Task brief - Where in the listing does the string "round" appear? Copy every line that holds it.

Given entries -
•••
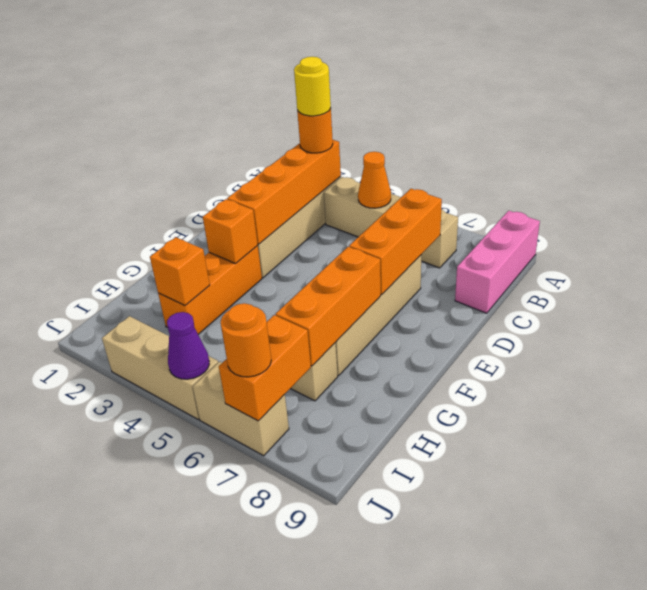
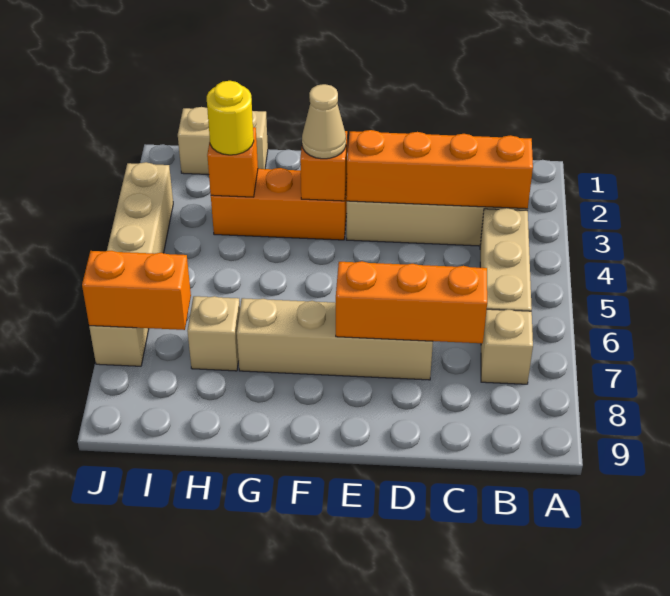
pink brick A9:C9 level 1 -> none
orange round brick B3 level 3 -> none
yellow round brick B3 level 4 -> yellow round brick H3 level 3
orange cone B5 level 2 -> none
none -> tan cone F3 level 3
orange brick F7:H7 level 2 -> none
none -> tan brick H1:I1 level 1
purple cone J5 level 2 -> none
orange round brick J7 level 3 -> none

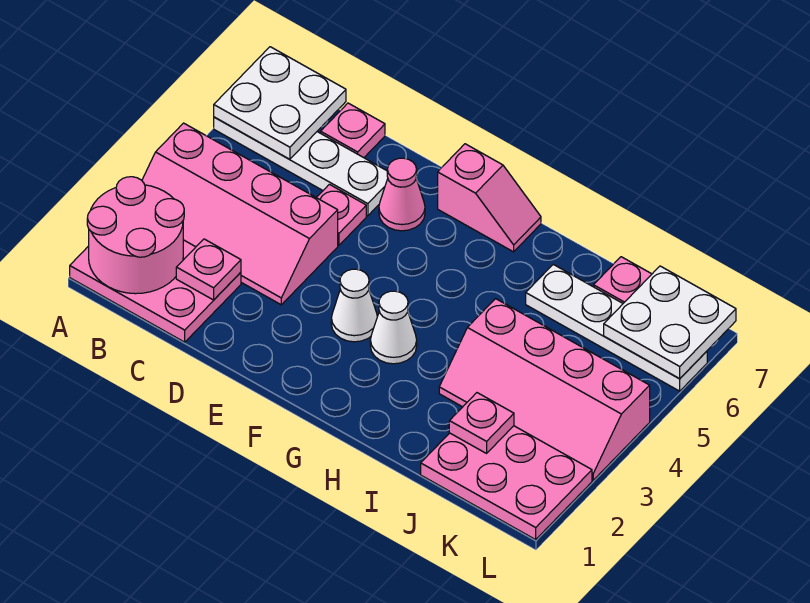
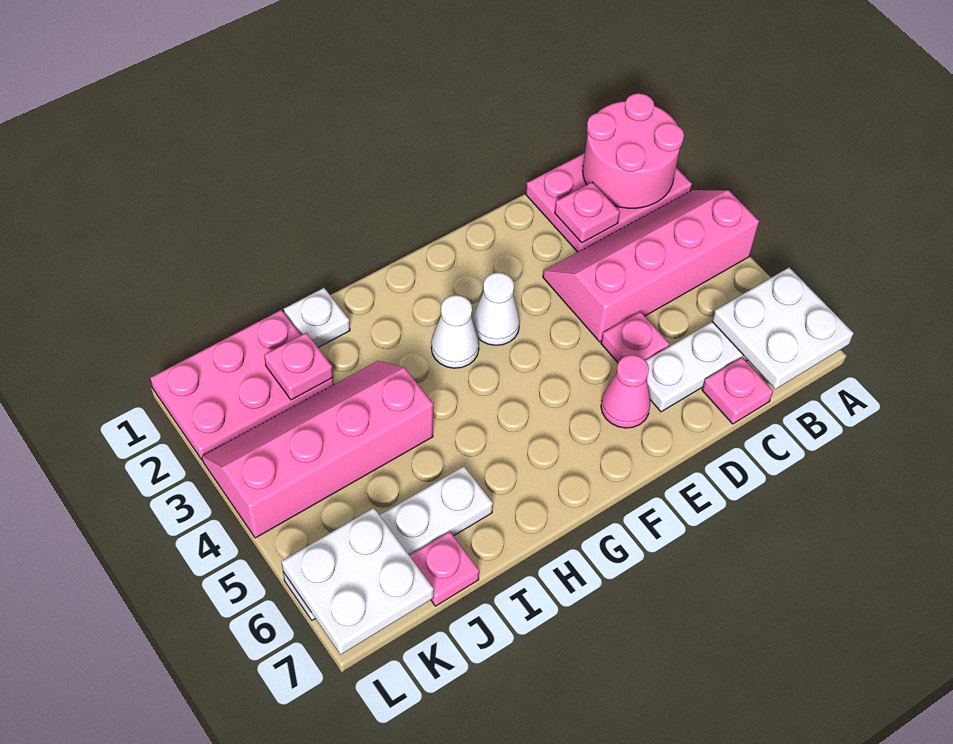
pink slope F7:G7 level 1 top F -> none
none -> white plate I1 level 1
•••
Answer for this exercise -
orange round brick B3 level 3 -> none
yellow round brick B3 level 4 -> yellow round brick H3 level 3
orange round brick J7 level 3 -> none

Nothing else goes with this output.